▶ _Requirement_: Return exactly the span of lines in the following data that opens with the line containing "pink cross: (72, 117) -> (110, 122), moved" and closes with the line containing "red semicircle: (81, 79)". Include nothing else.

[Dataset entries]
———

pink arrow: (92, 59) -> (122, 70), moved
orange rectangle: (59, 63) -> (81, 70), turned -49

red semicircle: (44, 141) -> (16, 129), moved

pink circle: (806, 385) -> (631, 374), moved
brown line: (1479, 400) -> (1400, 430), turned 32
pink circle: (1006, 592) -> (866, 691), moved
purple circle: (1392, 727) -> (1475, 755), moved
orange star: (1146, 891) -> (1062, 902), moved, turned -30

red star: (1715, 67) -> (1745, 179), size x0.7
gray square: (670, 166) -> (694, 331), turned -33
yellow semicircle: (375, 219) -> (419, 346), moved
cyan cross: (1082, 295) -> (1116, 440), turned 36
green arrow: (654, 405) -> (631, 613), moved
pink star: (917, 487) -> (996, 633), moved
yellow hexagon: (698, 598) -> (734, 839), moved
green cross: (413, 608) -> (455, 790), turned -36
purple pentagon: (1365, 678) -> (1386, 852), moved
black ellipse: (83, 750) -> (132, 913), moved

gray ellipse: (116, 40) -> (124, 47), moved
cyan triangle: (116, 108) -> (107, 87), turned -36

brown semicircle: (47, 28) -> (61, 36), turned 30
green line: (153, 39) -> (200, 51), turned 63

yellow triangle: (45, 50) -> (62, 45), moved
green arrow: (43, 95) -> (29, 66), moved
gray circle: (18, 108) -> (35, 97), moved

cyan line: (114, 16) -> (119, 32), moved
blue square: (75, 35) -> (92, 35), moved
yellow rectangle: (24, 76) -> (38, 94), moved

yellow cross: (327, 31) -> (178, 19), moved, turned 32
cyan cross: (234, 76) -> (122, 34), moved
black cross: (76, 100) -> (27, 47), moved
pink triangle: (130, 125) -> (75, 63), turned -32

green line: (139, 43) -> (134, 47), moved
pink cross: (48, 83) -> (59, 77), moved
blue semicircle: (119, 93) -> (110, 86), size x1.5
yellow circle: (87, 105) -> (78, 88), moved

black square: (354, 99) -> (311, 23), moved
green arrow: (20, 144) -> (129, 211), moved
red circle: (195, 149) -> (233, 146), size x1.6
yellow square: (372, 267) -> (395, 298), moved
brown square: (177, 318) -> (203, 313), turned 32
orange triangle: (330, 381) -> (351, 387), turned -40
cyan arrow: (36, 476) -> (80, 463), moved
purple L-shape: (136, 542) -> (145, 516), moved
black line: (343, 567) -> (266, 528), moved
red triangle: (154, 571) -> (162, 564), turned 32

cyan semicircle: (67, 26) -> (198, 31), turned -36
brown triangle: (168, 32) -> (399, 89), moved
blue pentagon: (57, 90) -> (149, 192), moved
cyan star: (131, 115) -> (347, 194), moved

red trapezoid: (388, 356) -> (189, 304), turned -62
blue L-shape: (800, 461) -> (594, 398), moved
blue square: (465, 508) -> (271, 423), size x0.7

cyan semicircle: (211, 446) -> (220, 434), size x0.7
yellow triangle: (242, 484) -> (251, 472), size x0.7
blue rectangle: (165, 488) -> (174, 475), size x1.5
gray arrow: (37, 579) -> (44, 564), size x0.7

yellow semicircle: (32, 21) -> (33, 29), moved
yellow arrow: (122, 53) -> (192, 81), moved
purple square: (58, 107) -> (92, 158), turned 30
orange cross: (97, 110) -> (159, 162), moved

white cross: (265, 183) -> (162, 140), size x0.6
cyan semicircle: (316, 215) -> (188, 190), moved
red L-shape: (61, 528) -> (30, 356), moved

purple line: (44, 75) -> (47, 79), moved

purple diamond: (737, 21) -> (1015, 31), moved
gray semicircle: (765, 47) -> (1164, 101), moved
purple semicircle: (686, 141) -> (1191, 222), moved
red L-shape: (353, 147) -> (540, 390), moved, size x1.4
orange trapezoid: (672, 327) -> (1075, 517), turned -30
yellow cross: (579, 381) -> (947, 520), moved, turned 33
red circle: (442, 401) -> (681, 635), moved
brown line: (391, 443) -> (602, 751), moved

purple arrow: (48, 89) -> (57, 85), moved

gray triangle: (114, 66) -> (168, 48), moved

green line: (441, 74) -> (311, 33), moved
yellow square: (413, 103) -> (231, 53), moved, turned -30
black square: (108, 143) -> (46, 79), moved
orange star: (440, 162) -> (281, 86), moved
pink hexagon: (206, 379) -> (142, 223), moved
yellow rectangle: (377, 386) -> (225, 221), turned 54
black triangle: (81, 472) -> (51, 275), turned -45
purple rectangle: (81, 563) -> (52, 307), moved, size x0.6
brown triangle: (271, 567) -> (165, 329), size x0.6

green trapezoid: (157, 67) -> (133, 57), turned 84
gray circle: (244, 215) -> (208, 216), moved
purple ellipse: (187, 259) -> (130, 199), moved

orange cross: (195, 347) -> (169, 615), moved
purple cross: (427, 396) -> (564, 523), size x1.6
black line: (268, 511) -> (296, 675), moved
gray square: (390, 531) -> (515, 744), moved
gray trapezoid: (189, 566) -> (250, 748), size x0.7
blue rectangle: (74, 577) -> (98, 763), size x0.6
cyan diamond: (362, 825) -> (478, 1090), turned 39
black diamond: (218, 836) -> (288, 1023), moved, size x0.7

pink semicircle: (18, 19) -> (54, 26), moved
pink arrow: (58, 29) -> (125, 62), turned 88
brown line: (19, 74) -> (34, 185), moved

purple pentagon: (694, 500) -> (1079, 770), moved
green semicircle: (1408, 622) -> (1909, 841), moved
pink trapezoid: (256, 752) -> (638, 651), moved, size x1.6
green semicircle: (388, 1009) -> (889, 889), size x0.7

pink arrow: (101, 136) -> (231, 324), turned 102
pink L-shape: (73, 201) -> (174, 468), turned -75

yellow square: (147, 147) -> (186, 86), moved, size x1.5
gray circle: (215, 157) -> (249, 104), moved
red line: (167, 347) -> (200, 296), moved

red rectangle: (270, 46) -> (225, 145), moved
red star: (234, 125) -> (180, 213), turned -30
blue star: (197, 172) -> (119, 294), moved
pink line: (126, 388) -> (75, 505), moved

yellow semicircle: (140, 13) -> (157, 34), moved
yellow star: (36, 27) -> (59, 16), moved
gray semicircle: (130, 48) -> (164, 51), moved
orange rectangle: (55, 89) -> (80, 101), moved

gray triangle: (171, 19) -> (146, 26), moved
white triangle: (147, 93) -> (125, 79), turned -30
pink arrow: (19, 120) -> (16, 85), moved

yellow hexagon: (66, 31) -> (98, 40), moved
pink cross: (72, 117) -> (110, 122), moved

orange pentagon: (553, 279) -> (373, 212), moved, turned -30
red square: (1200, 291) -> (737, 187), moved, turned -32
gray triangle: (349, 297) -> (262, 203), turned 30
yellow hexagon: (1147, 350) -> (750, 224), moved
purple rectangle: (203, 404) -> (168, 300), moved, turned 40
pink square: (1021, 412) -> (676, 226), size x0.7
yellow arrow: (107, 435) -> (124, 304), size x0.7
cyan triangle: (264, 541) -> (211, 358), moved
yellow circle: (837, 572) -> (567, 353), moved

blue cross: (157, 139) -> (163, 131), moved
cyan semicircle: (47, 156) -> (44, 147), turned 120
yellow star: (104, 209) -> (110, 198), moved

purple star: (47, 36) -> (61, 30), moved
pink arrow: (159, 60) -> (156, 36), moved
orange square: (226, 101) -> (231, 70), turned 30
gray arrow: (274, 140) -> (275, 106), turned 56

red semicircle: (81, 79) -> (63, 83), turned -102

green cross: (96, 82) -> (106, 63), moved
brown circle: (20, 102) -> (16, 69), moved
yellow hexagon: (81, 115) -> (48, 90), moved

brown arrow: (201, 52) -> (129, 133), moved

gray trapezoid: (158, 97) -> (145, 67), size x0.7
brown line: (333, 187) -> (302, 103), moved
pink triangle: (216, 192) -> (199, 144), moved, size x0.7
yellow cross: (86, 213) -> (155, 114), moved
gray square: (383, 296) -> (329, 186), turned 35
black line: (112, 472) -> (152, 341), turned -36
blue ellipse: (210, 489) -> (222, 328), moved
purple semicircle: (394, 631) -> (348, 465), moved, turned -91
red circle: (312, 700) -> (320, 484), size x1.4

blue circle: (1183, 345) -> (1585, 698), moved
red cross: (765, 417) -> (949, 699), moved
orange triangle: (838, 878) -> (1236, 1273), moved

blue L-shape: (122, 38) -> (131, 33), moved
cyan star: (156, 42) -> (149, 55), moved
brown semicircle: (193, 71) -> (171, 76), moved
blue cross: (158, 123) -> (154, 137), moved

———

▶ _Answer for this exercise_:
pink cross: (72, 117) -> (110, 122), moved

orange pentagon: (553, 279) -> (373, 212), moved, turned -30
red square: (1200, 291) -> (737, 187), moved, turned -32
gray triangle: (349, 297) -> (262, 203), turned 30
yellow hexagon: (1147, 350) -> (750, 224), moved
purple rectangle: (203, 404) -> (168, 300), moved, turned 40
pink square: (1021, 412) -> (676, 226), size x0.7
yellow arrow: (107, 435) -> (124, 304), size x0.7
cyan triangle: (264, 541) -> (211, 358), moved
yellow circle: (837, 572) -> (567, 353), moved

blue cross: (157, 139) -> (163, 131), moved
cyan semicircle: (47, 156) -> (44, 147), turned 120
yellow star: (104, 209) -> (110, 198), moved

purple star: (47, 36) -> (61, 30), moved
pink arrow: (159, 60) -> (156, 36), moved
orange square: (226, 101) -> (231, 70), turned 30
gray arrow: (274, 140) -> (275, 106), turned 56

red semicircle: (81, 79) -> (63, 83), turned -102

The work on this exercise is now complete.